==== Data extract ====

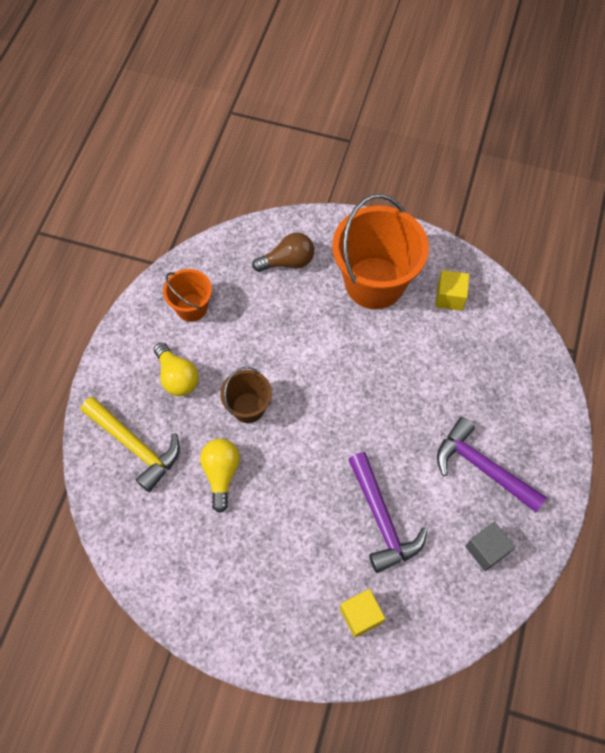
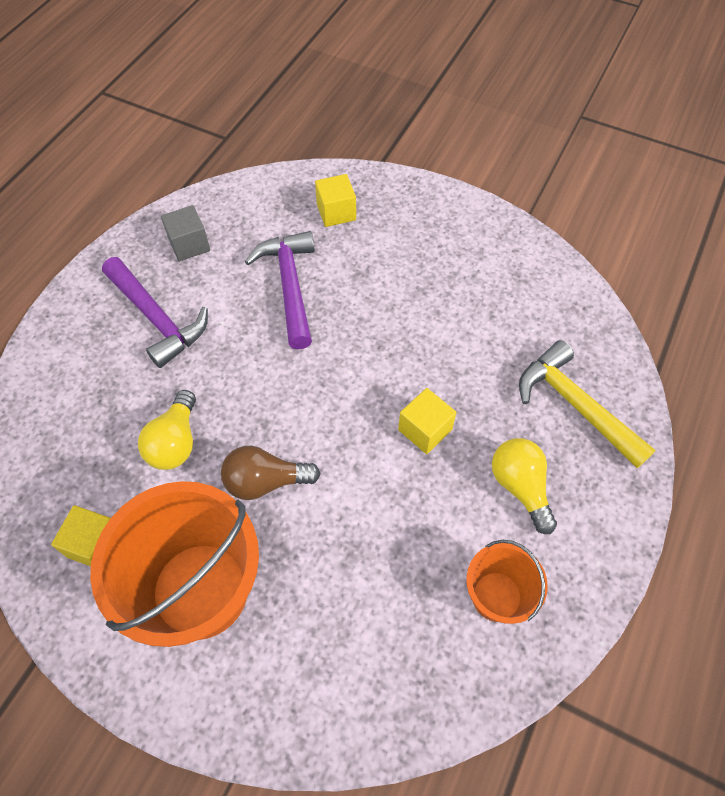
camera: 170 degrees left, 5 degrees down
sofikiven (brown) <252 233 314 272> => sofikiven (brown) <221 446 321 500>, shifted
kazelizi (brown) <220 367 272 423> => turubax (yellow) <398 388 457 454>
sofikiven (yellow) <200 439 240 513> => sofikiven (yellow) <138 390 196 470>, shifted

====

**Requirement**:
Reproduce everything above exactly, images excluded.

**Answer to this problem**:
camera: 170 degrees left, 5 degrees down
sofikiven (brown) <252 233 314 272> => sofikiven (brown) <221 446 321 500>, shifted
kazelizi (brown) <220 367 272 423> => turubax (yellow) <398 388 457 454>
sofikiven (yellow) <200 439 240 513> => sofikiven (yellow) <138 390 196 470>, shifted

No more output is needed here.